**YOUR GOAL:**
Write the records out once more. Leave each line exactly as given.

**INPUT DATA:**
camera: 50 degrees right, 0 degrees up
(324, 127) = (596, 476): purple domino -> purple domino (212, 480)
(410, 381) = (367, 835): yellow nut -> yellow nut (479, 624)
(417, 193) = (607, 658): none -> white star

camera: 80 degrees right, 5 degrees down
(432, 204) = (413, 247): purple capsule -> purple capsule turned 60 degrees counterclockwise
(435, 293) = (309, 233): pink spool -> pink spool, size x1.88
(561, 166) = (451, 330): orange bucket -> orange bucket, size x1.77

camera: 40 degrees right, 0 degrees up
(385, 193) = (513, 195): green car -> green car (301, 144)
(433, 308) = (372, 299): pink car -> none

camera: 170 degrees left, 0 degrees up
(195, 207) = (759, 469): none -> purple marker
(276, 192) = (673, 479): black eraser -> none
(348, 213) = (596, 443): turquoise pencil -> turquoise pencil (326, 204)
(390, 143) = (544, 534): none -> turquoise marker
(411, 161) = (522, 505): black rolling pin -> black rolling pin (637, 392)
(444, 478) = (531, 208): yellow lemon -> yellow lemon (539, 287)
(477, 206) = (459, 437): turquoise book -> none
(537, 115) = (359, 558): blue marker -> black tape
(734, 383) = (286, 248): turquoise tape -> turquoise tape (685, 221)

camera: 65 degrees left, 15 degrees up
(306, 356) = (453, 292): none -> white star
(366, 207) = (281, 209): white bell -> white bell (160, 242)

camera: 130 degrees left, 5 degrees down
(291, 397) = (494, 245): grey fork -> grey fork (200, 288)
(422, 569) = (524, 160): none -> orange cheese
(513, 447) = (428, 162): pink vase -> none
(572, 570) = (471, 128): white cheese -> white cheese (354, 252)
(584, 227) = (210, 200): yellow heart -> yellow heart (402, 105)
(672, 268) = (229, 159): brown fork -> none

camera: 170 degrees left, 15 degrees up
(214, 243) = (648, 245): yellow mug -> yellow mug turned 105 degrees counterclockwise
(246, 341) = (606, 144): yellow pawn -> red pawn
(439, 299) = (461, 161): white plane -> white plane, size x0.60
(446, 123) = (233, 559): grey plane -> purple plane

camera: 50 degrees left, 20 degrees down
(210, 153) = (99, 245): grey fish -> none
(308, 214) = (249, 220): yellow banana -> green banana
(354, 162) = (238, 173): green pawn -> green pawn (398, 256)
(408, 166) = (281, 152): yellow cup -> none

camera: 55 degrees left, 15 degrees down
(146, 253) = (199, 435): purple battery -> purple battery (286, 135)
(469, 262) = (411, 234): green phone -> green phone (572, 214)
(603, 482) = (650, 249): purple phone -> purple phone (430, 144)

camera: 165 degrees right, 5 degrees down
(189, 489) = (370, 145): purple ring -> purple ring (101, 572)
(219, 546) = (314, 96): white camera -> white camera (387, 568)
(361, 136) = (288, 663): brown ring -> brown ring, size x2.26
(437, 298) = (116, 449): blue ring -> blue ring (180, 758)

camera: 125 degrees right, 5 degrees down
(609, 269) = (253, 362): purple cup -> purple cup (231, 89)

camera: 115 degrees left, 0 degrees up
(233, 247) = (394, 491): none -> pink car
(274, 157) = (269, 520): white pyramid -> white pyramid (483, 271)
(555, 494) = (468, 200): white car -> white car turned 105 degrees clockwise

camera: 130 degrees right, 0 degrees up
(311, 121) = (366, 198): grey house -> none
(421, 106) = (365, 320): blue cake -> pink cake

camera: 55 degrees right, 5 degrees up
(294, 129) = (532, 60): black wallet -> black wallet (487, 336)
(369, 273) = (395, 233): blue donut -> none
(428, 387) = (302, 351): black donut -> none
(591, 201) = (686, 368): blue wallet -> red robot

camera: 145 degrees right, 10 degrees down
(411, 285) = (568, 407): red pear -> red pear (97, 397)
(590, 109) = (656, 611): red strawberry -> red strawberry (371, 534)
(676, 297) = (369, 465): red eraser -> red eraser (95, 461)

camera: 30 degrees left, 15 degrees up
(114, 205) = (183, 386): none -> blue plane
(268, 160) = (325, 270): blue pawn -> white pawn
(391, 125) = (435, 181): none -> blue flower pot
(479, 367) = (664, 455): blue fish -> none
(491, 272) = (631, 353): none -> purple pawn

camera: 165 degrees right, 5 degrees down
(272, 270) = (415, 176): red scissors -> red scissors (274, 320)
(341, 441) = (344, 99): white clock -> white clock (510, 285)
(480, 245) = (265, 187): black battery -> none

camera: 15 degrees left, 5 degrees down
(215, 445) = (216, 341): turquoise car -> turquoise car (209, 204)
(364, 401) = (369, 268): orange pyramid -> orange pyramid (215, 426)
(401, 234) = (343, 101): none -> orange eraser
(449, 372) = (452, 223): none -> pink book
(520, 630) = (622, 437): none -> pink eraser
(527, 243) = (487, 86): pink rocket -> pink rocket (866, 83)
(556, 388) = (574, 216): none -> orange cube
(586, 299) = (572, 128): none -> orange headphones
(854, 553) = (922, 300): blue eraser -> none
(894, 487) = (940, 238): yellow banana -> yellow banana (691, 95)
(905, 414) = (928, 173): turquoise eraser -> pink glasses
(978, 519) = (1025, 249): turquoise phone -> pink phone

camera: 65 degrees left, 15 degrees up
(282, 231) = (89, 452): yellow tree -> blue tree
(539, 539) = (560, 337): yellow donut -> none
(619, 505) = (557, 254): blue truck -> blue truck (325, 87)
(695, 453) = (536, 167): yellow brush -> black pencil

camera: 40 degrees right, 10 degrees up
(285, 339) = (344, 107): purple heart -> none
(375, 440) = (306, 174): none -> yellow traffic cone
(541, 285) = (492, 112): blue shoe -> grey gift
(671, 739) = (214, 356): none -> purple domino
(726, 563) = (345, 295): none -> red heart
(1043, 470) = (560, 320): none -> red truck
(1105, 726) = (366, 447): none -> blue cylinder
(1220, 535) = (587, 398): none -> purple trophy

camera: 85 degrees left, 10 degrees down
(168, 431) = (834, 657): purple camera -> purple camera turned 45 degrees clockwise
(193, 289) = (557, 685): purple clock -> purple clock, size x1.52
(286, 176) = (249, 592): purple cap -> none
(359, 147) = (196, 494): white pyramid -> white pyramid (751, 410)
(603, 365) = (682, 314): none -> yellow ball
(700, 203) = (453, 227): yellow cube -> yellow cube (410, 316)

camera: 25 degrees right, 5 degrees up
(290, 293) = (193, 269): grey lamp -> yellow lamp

**EXPECTED ANSWER:**
camera: 50 degrees right, 0 degrees up
(324, 127) = (596, 476): purple domino -> purple domino (212, 480)
(410, 381) = (367, 835): yellow nut -> yellow nut (479, 624)
(417, 193) = (607, 658): none -> white star

camera: 80 degrees right, 5 degrees down
(432, 204) = (413, 247): purple capsule -> purple capsule turned 60 degrees counterclockwise
(435, 293) = (309, 233): pink spool -> pink spool, size x1.88
(561, 166) = (451, 330): orange bucket -> orange bucket, size x1.77

camera: 40 degrees right, 0 degrees up
(385, 193) = (513, 195): green car -> green car (301, 144)
(433, 308) = (372, 299): pink car -> none

camera: 170 degrees left, 0 degrees up
(195, 207) = (759, 469): none -> purple marker
(276, 192) = (673, 479): black eraser -> none
(348, 213) = (596, 443): turquoise pencil -> turquoise pencil (326, 204)
(390, 143) = (544, 534): none -> turquoise marker
(411, 161) = (522, 505): black rolling pin -> black rolling pin (637, 392)
(444, 478) = (531, 208): yellow lemon -> yellow lemon (539, 287)
(477, 206) = (459, 437): turquoise book -> none
(537, 115) = (359, 558): blue marker -> black tape
(734, 383) = (286, 248): turquoise tape -> turquoise tape (685, 221)

camera: 65 degrees left, 15 degrees up
(306, 356) = (453, 292): none -> white star
(366, 207) = (281, 209): white bell -> white bell (160, 242)

camera: 130 degrees left, 5 degrees down
(291, 397) = (494, 245): grey fork -> grey fork (200, 288)
(422, 569) = (524, 160): none -> orange cheese
(513, 447) = (428, 162): pink vase -> none
(572, 570) = (471, 128): white cheese -> white cheese (354, 252)
(584, 227) = (210, 200): yellow heart -> yellow heart (402, 105)
(672, 268) = (229, 159): brown fork -> none

camera: 170 degrees left, 15 degrees up
(214, 243) = (648, 245): yellow mug -> yellow mug turned 105 degrees counterclockwise
(246, 341) = (606, 144): yellow pawn -> red pawn
(439, 299) = (461, 161): white plane -> white plane, size x0.60
(446, 123) = (233, 559): grey plane -> purple plane

camera: 50 degrees left, 20 degrees down
(210, 153) = (99, 245): grey fish -> none
(308, 214) = (249, 220): yellow banana -> green banana
(354, 162) = (238, 173): green pawn -> green pawn (398, 256)
(408, 166) = (281, 152): yellow cup -> none

camera: 55 degrees left, 15 degrees down
(146, 253) = (199, 435): purple battery -> purple battery (286, 135)
(469, 262) = (411, 234): green phone -> green phone (572, 214)
(603, 482) = (650, 249): purple phone -> purple phone (430, 144)

camera: 165 degrees right, 5 degrees down
(189, 489) = (370, 145): purple ring -> purple ring (101, 572)
(219, 546) = (314, 96): white camera -> white camera (387, 568)
(361, 136) = (288, 663): brown ring -> brown ring, size x2.26
(437, 298) = (116, 449): blue ring -> blue ring (180, 758)

camera: 125 degrees right, 5 degrees down
(609, 269) = (253, 362): purple cup -> purple cup (231, 89)

camera: 115 degrees left, 0 degrees up
(233, 247) = (394, 491): none -> pink car
(274, 157) = (269, 520): white pyramid -> white pyramid (483, 271)
(555, 494) = (468, 200): white car -> white car turned 105 degrees clockwise

camera: 130 degrees right, 0 degrees up
(311, 121) = (366, 198): grey house -> none
(421, 106) = (365, 320): blue cake -> pink cake

camera: 55 degrees right, 5 degrees up
(294, 129) = (532, 60): black wallet -> black wallet (487, 336)
(369, 273) = (395, 233): blue donut -> none
(428, 387) = (302, 351): black donut -> none
(591, 201) = (686, 368): blue wallet -> red robot

camera: 145 degrees right, 10 degrees down
(411, 285) = (568, 407): red pear -> red pear (97, 397)
(590, 109) = (656, 611): red strawberry -> red strawberry (371, 534)
(676, 297) = (369, 465): red eraser -> red eraser (95, 461)

camera: 30 degrees left, 15 degrees up
(114, 205) = (183, 386): none -> blue plane
(268, 160) = (325, 270): blue pawn -> white pawn
(391, 125) = (435, 181): none -> blue flower pot
(479, 367) = (664, 455): blue fish -> none
(491, 272) = (631, 353): none -> purple pawn

camera: 165 degrees right, 5 degrees down
(272, 270) = (415, 176): red scissors -> red scissors (274, 320)
(341, 441) = (344, 99): white clock -> white clock (510, 285)
(480, 245) = (265, 187): black battery -> none

camera: 15 degrees left, 5 degrees down
(215, 445) = (216, 341): turquoise car -> turquoise car (209, 204)
(364, 401) = (369, 268): orange pyramid -> orange pyramid (215, 426)
(401, 234) = (343, 101): none -> orange eraser
(449, 372) = (452, 223): none -> pink book
(520, 630) = (622, 437): none -> pink eraser
(527, 243) = (487, 86): pink rocket -> pink rocket (866, 83)
(556, 388) = (574, 216): none -> orange cube
(586, 299) = (572, 128): none -> orange headphones
(854, 553) = (922, 300): blue eraser -> none
(894, 487) = (940, 238): yellow banana -> yellow banana (691, 95)
(905, 414) = (928, 173): turquoise eraser -> pink glasses
(978, 519) = (1025, 249): turquoise phone -> pink phone

camera: 65 degrees left, 15 degrees up
(282, 231) = (89, 452): yellow tree -> blue tree
(539, 539) = (560, 337): yellow donut -> none
(619, 505) = (557, 254): blue truck -> blue truck (325, 87)
(695, 453) = (536, 167): yellow brush -> black pencil

camera: 40 degrees right, 10 degrees up
(285, 339) = (344, 107): purple heart -> none
(375, 440) = (306, 174): none -> yellow traffic cone
(541, 285) = (492, 112): blue shoe -> grey gift
(671, 739) = (214, 356): none -> purple domino
(726, 563) = (345, 295): none -> red heart
(1043, 470) = (560, 320): none -> red truck
(1105, 726) = (366, 447): none -> blue cylinder
(1220, 535) = (587, 398): none -> purple trophy

camera: 85 degrees left, 10 degrees down
(168, 431) = (834, 657): purple camera -> purple camera turned 45 degrees clockwise
(193, 289) = (557, 685): purple clock -> purple clock, size x1.52
(286, 176) = (249, 592): purple cap -> none
(359, 147) = (196, 494): white pyramid -> white pyramid (751, 410)
(603, 365) = (682, 314): none -> yellow ball
(700, 203) = (453, 227): yellow cube -> yellow cube (410, 316)

camera: 25 degrees right, 5 degrees up
(290, 293) = (193, 269): grey lamp -> yellow lamp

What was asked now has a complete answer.